What this task involves ->
Lines from the one containing "(414, 318) = (393, 305): green" to the end of the data below are to be restated exactly, with both ends included and nothing else.

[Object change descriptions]
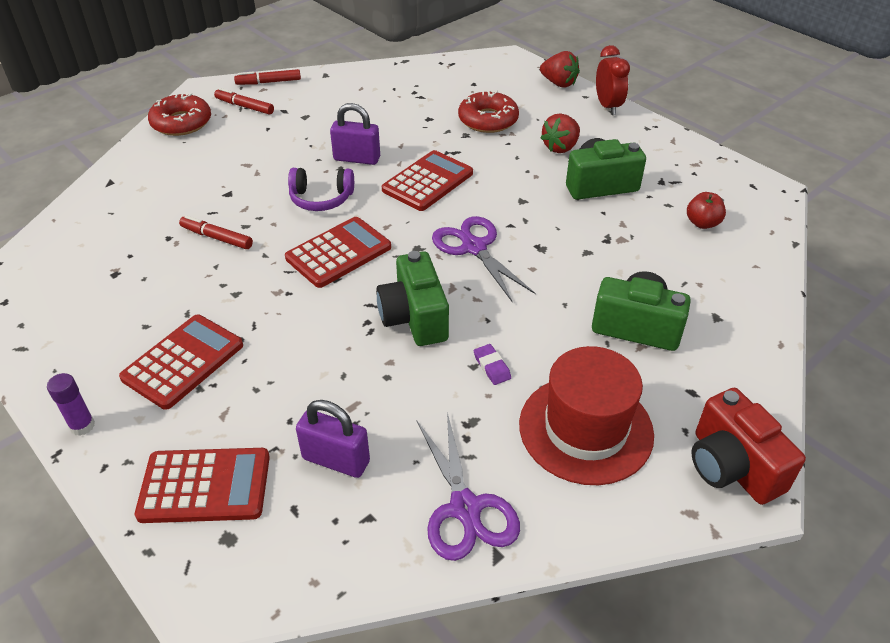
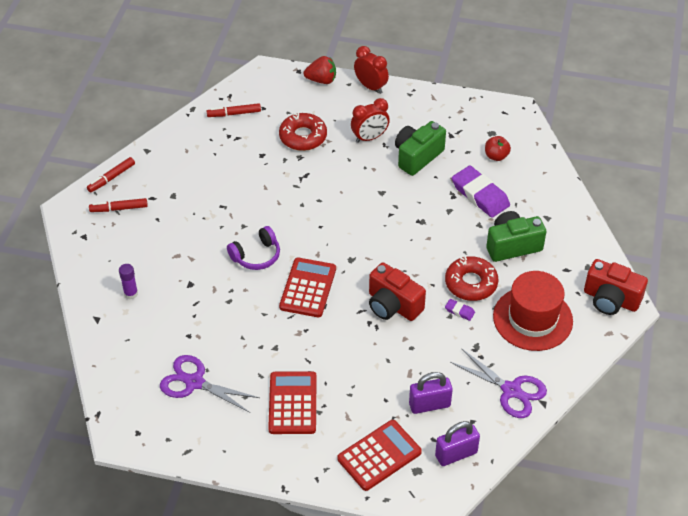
camera: 35 degrees left, 5 degrees up
(82, 426) = (279, 467): purple glue stick -> purple glue stick (131, 294)
(181, 123) = (88, 246): red donut -> red donut (471, 283)
(217, 238) = (220, 319): red marker -> red marker (234, 114)
(357, 159) = (247, 213): purple padlock -> purple padlock (456, 454)
(414, 318) = (393, 305): green camera -> red camera
(427, 181) = (311, 208): red calculator -> none
(474, 247) = (383, 241): purple scissors -> purple scissors (194, 382)
(560, 147) = (369, 137): red strawberry -> red clock
(643, 253) = (480, 195): none -> purple eraser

Final answer ->
(414, 318) = (393, 305): green camera -> red camera
(427, 181) = (311, 208): red calculator -> none
(474, 247) = (383, 241): purple scissors -> purple scissors (194, 382)
(560, 147) = (369, 137): red strawberry -> red clock
(643, 253) = (480, 195): none -> purple eraser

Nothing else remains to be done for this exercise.